### ACTION ITEM
When you reach the line with "purple soap dispenser [378,77,397,120]" in the listing below, transcribe it and each line after it up to and including the line with "red can [803,336,848,362]", exactly and with nothing else.
..............................
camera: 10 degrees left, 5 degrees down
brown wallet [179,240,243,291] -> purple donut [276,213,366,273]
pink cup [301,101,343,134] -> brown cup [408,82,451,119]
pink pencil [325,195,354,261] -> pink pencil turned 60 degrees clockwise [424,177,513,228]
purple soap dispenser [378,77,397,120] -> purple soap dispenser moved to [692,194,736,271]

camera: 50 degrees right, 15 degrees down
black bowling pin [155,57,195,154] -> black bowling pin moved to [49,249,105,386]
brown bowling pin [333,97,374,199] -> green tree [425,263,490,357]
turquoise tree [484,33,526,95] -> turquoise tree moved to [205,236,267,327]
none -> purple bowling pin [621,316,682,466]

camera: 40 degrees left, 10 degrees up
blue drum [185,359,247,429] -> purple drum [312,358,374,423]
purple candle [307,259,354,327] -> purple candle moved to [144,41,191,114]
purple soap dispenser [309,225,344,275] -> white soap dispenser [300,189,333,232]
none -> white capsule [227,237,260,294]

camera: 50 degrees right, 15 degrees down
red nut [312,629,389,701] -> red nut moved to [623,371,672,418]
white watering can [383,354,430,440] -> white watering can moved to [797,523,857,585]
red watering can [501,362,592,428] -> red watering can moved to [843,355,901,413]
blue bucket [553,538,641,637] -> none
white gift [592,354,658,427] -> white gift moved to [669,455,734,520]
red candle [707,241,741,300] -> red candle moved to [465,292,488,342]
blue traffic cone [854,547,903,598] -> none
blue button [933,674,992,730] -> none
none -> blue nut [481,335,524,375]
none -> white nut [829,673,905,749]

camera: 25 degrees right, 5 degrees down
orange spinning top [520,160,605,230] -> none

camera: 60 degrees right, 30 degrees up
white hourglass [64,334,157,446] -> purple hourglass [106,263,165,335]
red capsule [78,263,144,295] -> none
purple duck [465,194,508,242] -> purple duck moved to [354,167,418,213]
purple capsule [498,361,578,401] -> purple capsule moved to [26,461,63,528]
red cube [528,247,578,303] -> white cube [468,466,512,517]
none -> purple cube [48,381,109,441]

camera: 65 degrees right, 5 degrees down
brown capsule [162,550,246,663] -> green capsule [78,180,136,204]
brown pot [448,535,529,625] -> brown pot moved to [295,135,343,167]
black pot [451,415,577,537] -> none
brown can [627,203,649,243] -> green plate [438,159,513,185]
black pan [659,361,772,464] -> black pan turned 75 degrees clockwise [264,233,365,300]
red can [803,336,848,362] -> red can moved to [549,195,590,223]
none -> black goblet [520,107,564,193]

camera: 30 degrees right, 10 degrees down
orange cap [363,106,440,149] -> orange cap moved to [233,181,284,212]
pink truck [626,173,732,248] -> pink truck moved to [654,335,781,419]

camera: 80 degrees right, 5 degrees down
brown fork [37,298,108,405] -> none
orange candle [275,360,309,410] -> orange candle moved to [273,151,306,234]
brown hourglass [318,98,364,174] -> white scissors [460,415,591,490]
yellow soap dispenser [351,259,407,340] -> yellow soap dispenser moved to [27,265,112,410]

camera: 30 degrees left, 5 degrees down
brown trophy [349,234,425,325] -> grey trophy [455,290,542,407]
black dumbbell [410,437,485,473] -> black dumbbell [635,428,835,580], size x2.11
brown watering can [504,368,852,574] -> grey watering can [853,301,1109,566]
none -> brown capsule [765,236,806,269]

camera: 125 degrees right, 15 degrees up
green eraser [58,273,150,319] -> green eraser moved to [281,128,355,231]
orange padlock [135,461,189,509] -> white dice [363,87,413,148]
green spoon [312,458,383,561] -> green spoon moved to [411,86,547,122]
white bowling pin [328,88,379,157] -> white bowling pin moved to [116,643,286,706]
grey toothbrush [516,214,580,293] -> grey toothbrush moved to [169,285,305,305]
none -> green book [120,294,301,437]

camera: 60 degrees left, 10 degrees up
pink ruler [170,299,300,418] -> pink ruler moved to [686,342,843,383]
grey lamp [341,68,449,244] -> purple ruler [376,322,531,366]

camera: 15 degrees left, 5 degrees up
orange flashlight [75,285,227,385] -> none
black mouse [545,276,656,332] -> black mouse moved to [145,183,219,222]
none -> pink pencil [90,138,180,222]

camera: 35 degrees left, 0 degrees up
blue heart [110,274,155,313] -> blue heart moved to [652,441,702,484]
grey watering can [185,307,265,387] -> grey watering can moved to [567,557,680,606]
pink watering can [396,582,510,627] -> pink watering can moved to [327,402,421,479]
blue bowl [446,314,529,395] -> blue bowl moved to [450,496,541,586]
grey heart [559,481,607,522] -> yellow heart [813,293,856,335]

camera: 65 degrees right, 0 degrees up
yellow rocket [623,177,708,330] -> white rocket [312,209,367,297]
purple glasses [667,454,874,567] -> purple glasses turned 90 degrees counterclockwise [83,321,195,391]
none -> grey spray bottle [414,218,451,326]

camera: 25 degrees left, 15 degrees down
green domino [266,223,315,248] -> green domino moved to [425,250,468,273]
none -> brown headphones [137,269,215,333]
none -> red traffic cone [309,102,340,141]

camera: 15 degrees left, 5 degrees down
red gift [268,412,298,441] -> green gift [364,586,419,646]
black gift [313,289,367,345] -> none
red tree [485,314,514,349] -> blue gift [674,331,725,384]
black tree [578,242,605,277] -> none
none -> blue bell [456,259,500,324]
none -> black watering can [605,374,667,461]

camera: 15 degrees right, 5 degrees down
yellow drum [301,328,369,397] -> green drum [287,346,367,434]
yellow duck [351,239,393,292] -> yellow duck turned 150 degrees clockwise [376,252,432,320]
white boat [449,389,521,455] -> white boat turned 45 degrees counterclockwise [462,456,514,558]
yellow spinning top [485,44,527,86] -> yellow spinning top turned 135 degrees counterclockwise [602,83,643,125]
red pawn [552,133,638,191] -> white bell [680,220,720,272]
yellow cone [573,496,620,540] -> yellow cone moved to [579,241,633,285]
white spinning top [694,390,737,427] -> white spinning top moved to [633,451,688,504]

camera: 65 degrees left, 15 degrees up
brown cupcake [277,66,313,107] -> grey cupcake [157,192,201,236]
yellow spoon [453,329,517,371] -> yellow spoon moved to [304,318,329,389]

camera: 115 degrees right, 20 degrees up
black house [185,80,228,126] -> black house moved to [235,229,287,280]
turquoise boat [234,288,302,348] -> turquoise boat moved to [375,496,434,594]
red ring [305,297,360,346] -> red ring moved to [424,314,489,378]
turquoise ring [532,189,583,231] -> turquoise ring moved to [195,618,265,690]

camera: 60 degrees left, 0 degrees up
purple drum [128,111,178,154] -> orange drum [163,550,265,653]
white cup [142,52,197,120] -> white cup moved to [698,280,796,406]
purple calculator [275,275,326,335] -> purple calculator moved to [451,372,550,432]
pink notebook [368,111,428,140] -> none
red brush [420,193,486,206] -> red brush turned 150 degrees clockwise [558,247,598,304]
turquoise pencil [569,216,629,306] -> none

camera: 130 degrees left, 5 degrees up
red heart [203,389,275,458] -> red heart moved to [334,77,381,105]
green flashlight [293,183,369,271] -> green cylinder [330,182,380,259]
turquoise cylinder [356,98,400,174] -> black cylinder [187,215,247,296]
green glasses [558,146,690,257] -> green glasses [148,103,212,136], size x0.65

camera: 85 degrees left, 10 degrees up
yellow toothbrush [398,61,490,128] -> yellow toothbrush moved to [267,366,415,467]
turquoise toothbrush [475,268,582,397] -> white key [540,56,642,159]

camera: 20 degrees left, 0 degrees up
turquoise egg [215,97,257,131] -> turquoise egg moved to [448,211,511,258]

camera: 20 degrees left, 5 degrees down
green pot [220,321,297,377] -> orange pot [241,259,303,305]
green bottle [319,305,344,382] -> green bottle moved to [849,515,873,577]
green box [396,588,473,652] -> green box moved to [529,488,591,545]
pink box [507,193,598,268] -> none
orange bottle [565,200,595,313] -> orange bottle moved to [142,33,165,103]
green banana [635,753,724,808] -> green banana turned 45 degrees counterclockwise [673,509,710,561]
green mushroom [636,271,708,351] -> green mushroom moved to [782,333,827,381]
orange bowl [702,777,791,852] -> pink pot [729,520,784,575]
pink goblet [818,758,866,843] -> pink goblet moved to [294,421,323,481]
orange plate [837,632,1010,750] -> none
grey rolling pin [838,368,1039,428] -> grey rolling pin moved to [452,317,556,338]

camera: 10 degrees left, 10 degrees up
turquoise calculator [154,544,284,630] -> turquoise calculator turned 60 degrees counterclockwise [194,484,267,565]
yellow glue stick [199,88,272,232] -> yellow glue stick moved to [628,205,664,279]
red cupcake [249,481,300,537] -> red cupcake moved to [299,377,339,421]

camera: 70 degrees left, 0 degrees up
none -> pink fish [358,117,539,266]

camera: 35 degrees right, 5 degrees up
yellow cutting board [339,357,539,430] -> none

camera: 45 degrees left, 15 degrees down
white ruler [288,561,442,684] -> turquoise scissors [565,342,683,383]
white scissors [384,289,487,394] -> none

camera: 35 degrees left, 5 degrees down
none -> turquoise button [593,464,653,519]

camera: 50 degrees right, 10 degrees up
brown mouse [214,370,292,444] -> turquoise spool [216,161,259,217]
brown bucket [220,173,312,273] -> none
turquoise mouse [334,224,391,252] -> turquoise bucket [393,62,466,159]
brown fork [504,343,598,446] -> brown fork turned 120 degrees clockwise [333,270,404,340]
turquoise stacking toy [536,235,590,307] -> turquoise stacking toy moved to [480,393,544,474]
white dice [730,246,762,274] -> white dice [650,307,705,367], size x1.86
..............................
### ANSWER BOX
purple soap dispenser [378,77,397,120] -> purple soap dispenser moved to [692,194,736,271]

camera: 50 degrees right, 15 degrees down
black bowling pin [155,57,195,154] -> black bowling pin moved to [49,249,105,386]
brown bowling pin [333,97,374,199] -> green tree [425,263,490,357]
turquoise tree [484,33,526,95] -> turquoise tree moved to [205,236,267,327]
none -> purple bowling pin [621,316,682,466]

camera: 40 degrees left, 10 degrees up
blue drum [185,359,247,429] -> purple drum [312,358,374,423]
purple candle [307,259,354,327] -> purple candle moved to [144,41,191,114]
purple soap dispenser [309,225,344,275] -> white soap dispenser [300,189,333,232]
none -> white capsule [227,237,260,294]

camera: 50 degrees right, 15 degrees down
red nut [312,629,389,701] -> red nut moved to [623,371,672,418]
white watering can [383,354,430,440] -> white watering can moved to [797,523,857,585]
red watering can [501,362,592,428] -> red watering can moved to [843,355,901,413]
blue bucket [553,538,641,637] -> none
white gift [592,354,658,427] -> white gift moved to [669,455,734,520]
red candle [707,241,741,300] -> red candle moved to [465,292,488,342]
blue traffic cone [854,547,903,598] -> none
blue button [933,674,992,730] -> none
none -> blue nut [481,335,524,375]
none -> white nut [829,673,905,749]

camera: 25 degrees right, 5 degrees down
orange spinning top [520,160,605,230] -> none

camera: 60 degrees right, 30 degrees up
white hourglass [64,334,157,446] -> purple hourglass [106,263,165,335]
red capsule [78,263,144,295] -> none
purple duck [465,194,508,242] -> purple duck moved to [354,167,418,213]
purple capsule [498,361,578,401] -> purple capsule moved to [26,461,63,528]
red cube [528,247,578,303] -> white cube [468,466,512,517]
none -> purple cube [48,381,109,441]

camera: 65 degrees right, 5 degrees down
brown capsule [162,550,246,663] -> green capsule [78,180,136,204]
brown pot [448,535,529,625] -> brown pot moved to [295,135,343,167]
black pot [451,415,577,537] -> none
brown can [627,203,649,243] -> green plate [438,159,513,185]
black pan [659,361,772,464] -> black pan turned 75 degrees clockwise [264,233,365,300]
red can [803,336,848,362] -> red can moved to [549,195,590,223]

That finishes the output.